** Opening Entries supplied block **

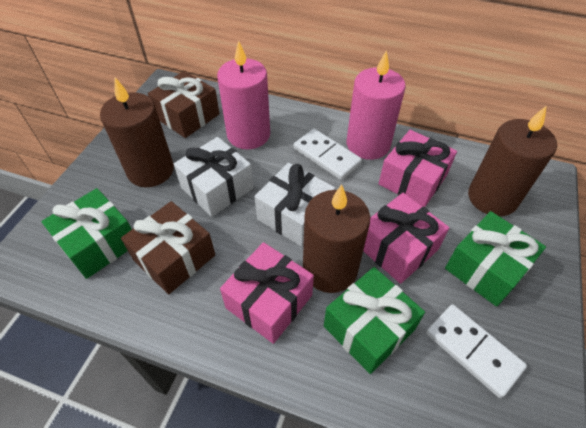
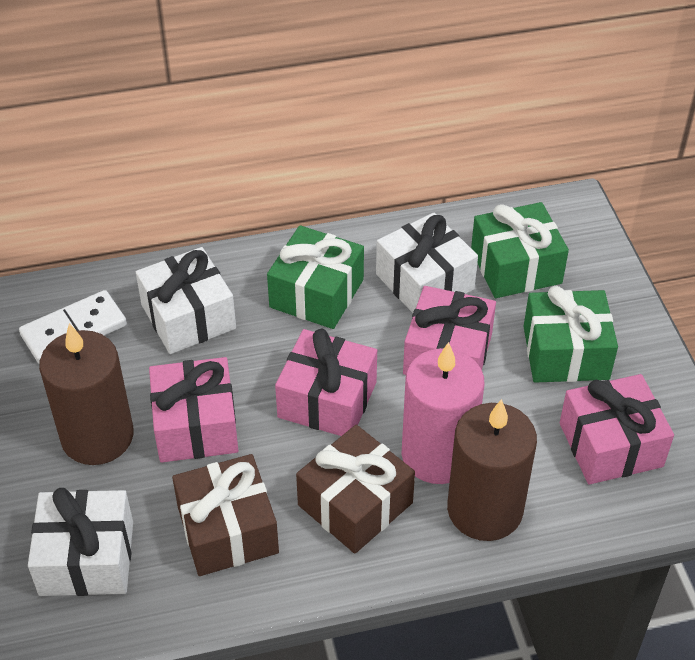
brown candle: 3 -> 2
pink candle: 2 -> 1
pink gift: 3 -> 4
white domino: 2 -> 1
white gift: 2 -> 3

** Closing Entries supplied block **
** Opening Entries supplied block **

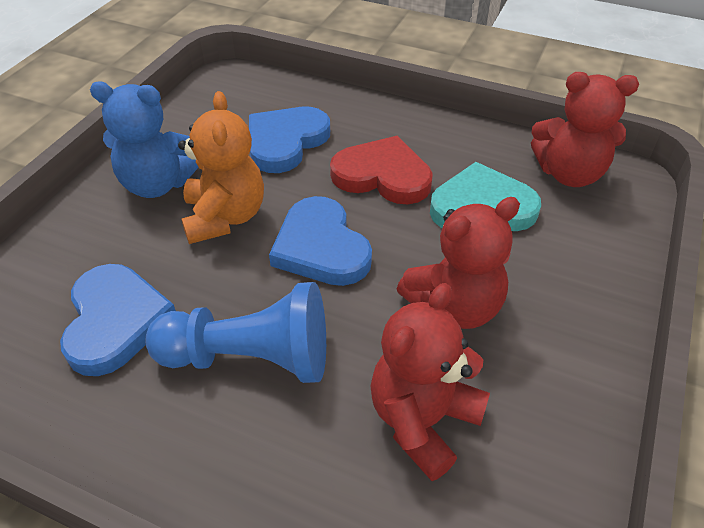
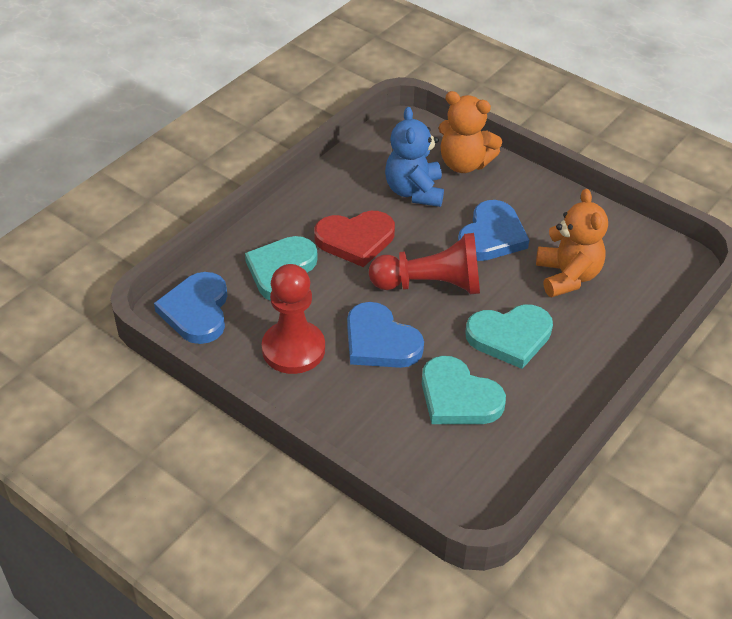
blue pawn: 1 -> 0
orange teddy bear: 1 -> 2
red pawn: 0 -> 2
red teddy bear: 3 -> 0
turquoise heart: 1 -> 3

** Closing Entries supplied block **
** Opening Entries supplied block **

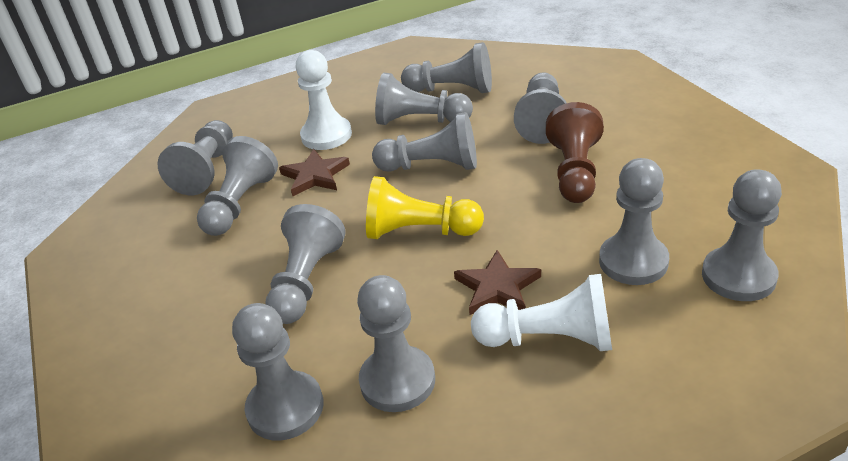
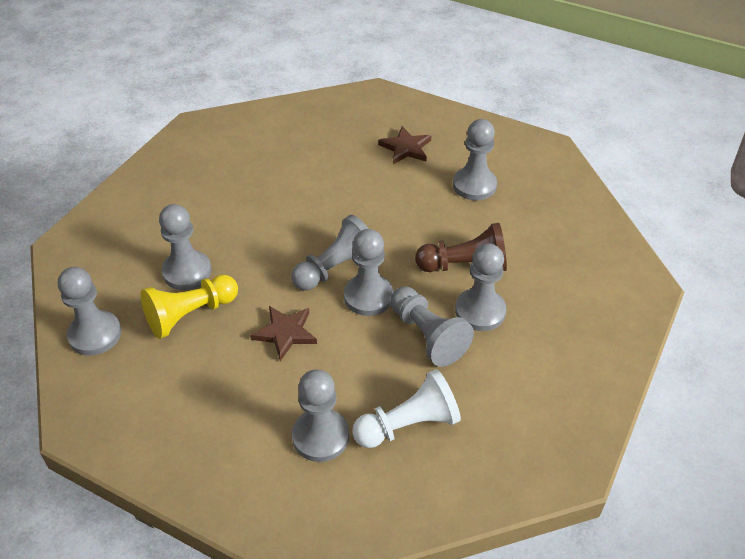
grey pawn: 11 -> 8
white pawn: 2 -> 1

** Closing Entries supplied block **

- **Exercise brief**
The lines above, starting at the one with "brown candle: 3 -> 2" and ending at the one with "white gift: 2 -> 3", are the only ones to return, exactly as written.

- **Reply**
brown candle: 3 -> 2
pink candle: 2 -> 1
pink gift: 3 -> 4
white domino: 2 -> 1
white gift: 2 -> 3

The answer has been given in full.